### PROVIDED RECORDS
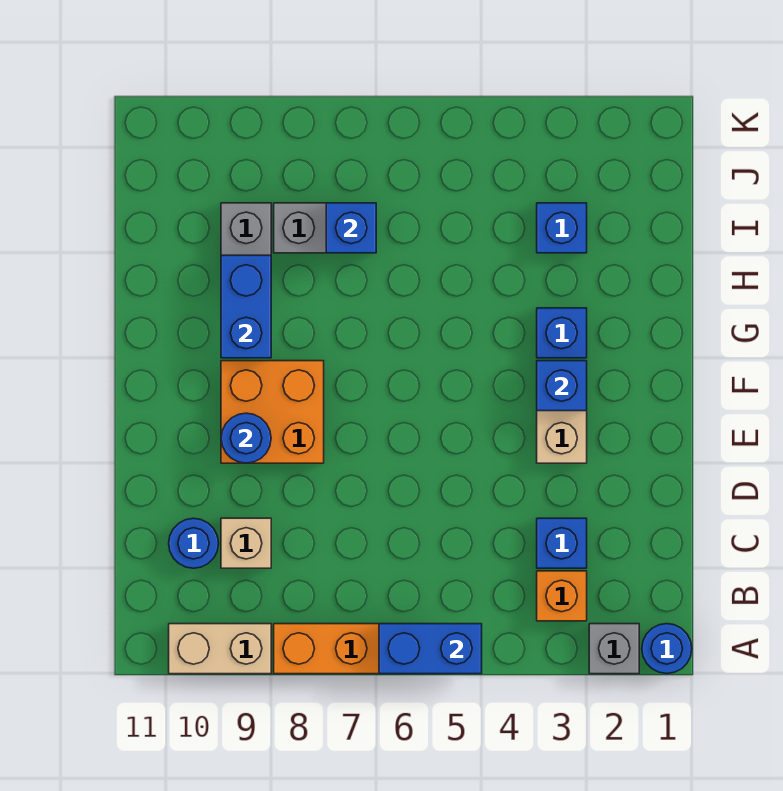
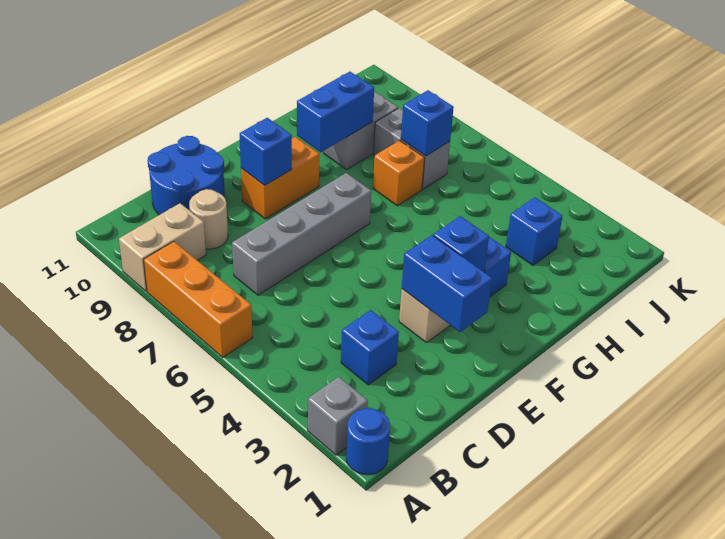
blue brick A5:A6 level 2 -> blue brick E2:E3 level 2
tan brick A9:A10 level 1 -> tan brick A9:B9 level 1
orange brick B3 level 1 -> orange brick H7 level 1
none -> grey brick C7:F7 level 1
tan brick C9 level 1 -> tan round brick C9 level 1
blue round brick C10 level 1 -> blue round brick C10:D11 level 1
orange brick E8:F9 level 1 -> orange brick E9:F9 level 1
blue round brick E9 level 2 -> blue brick E9 level 2

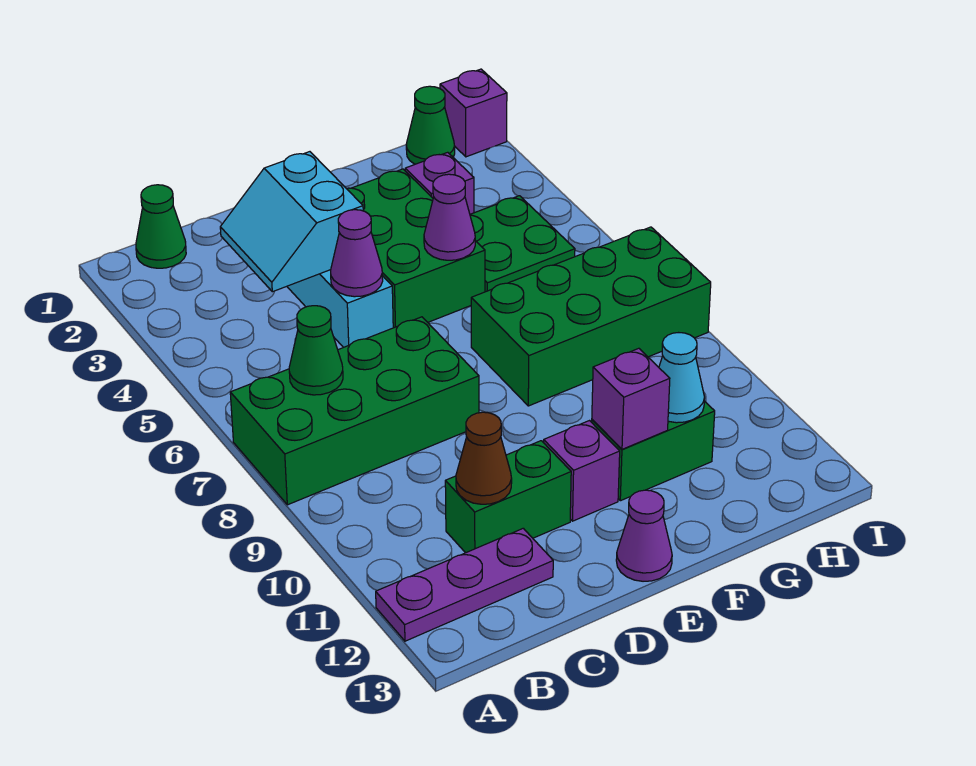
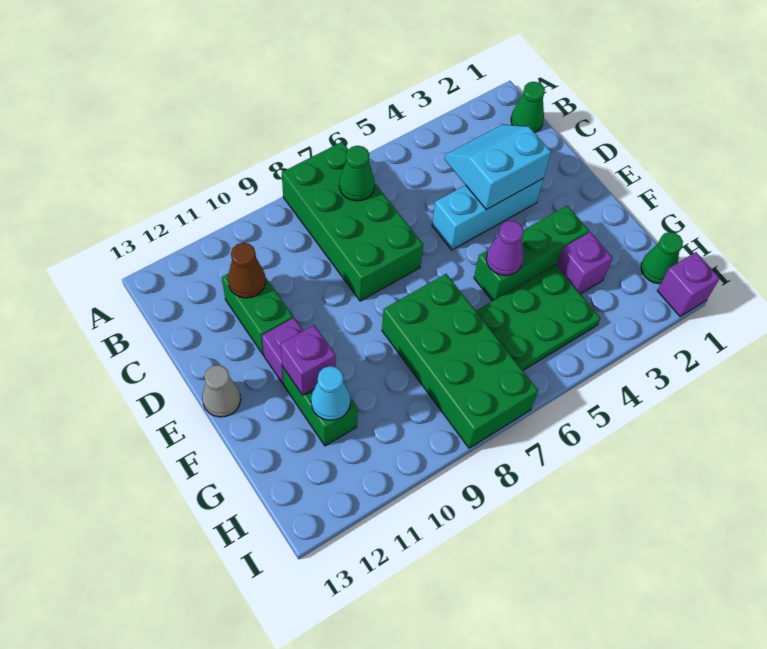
purple plate A12:C12 level 1 -> none
purple cone D5 level 2 -> none
green brick E3:F5 level 1 -> green brick F3:F5 level 1
purple cone E13 level 1 -> grey cone E13 level 1
green plate G4:H5 level 1 -> green plate G4:H6 level 1

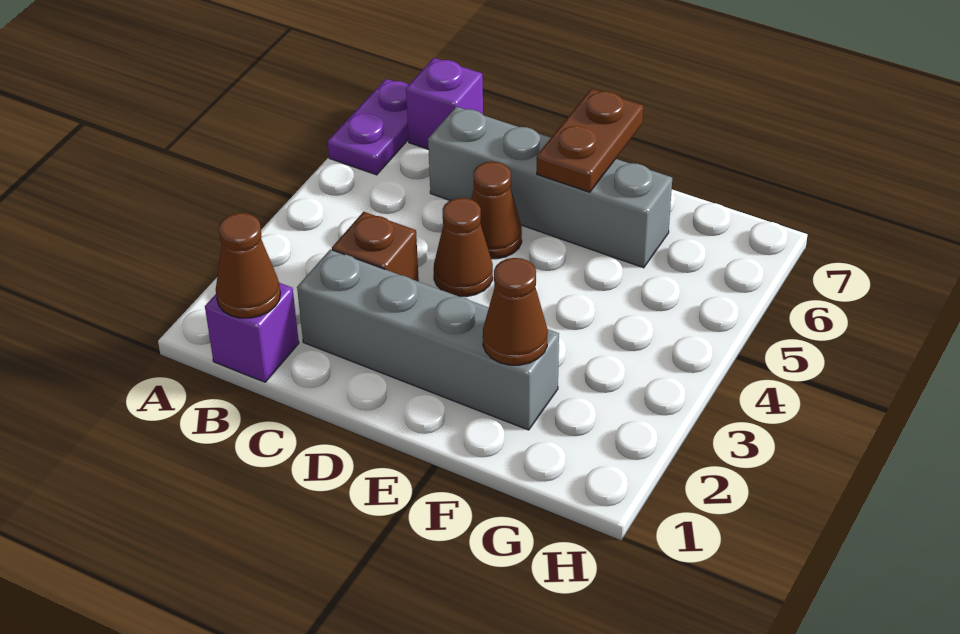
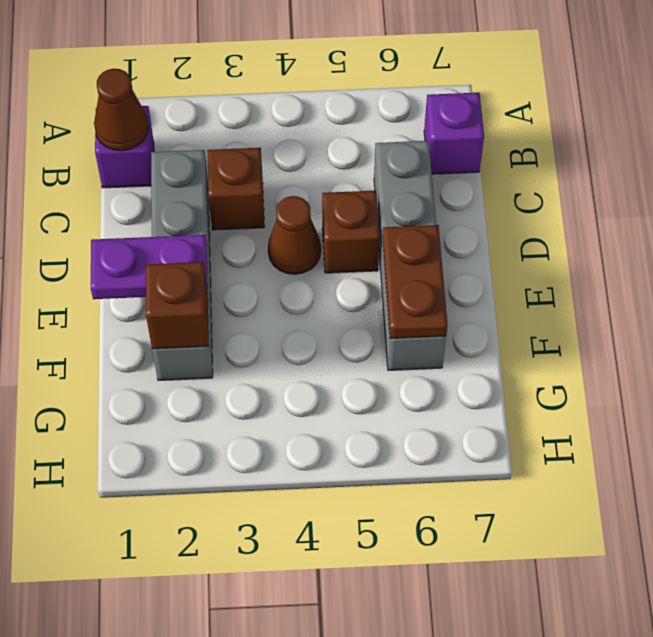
purple plate A6:A7 level 1 -> purple plate E1:E2 level 2
brown cone D5 level 1 -> brown brick D5 level 1
brown plate E6:E7 level 2 -> brown plate E6:F6 level 2
brown cone F2 level 2 -> brown brick F2 level 2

### YOUR OBJECTIVE
Go through the listing and copy each line with the string "cone".

### ANSWER FOR THIS EXERCISE
purple cone D5 level 2 -> none
purple cone E13 level 1 -> grey cone E13 level 1
brown cone D5 level 1 -> brown brick D5 level 1
brown cone F2 level 2 -> brown brick F2 level 2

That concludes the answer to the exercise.